[Image change detection data]
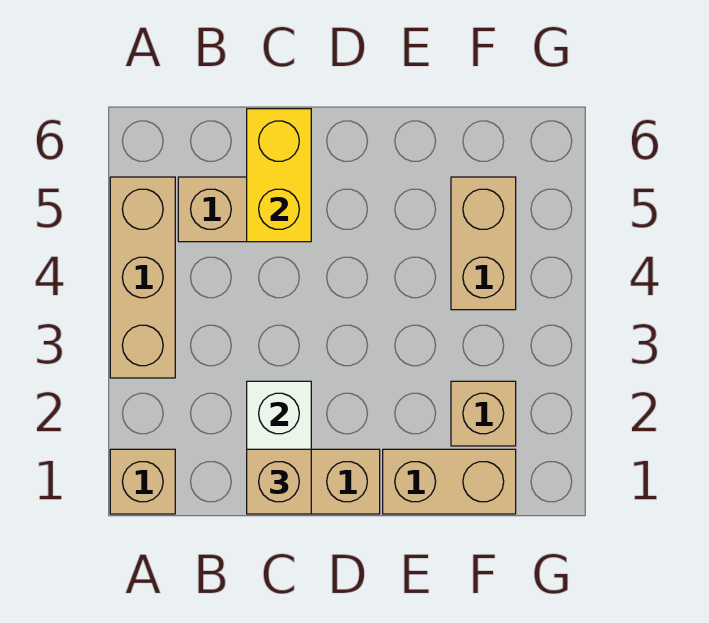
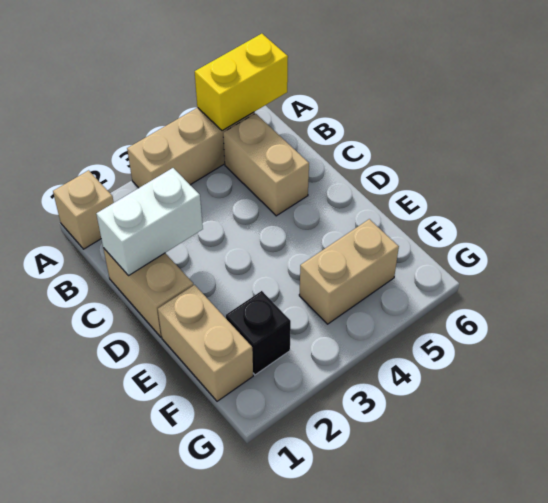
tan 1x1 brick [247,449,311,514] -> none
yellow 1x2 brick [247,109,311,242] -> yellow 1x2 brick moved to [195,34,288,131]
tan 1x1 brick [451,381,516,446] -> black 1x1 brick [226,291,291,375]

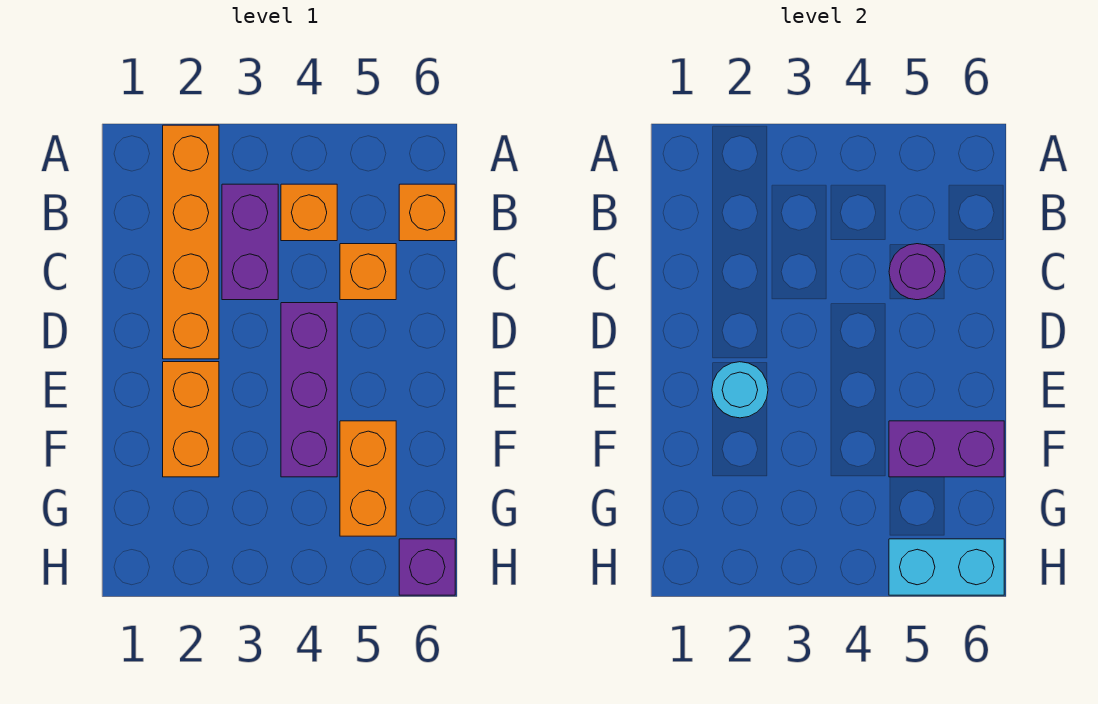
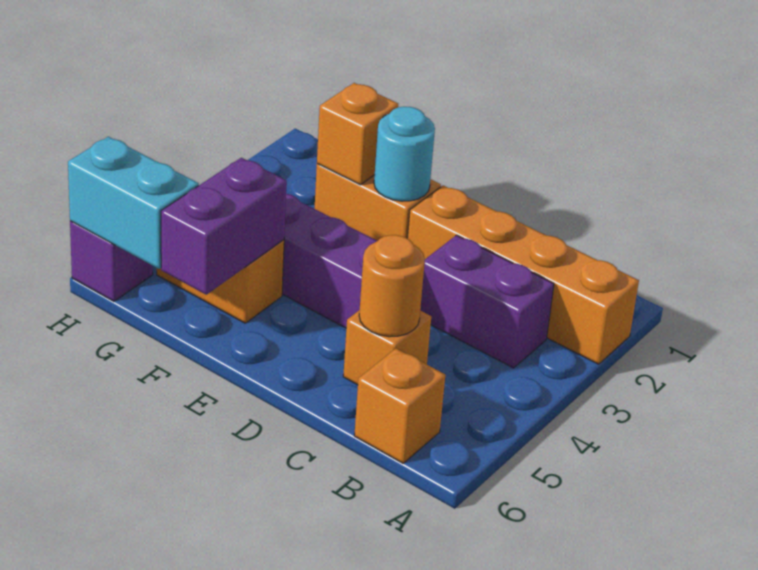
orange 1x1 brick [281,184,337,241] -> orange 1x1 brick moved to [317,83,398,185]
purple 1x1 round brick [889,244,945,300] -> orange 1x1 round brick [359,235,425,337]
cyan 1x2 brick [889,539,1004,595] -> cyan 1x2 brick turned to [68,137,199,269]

▸ Required work
In the records above, find the line containing "yellow 1x2 brick [247,109,311,242]", then please restate it and each line after it word for word, pictures excluded.

▸ Task result
yellow 1x2 brick [247,109,311,242] -> yellow 1x2 brick moved to [195,34,288,131]
tan 1x1 brick [451,381,516,446] -> black 1x1 brick [226,291,291,375]

orange 1x1 brick [281,184,337,241] -> orange 1x1 brick moved to [317,83,398,185]
purple 1x1 round brick [889,244,945,300] -> orange 1x1 round brick [359,235,425,337]
cyan 1x2 brick [889,539,1004,595] -> cyan 1x2 brick turned to [68,137,199,269]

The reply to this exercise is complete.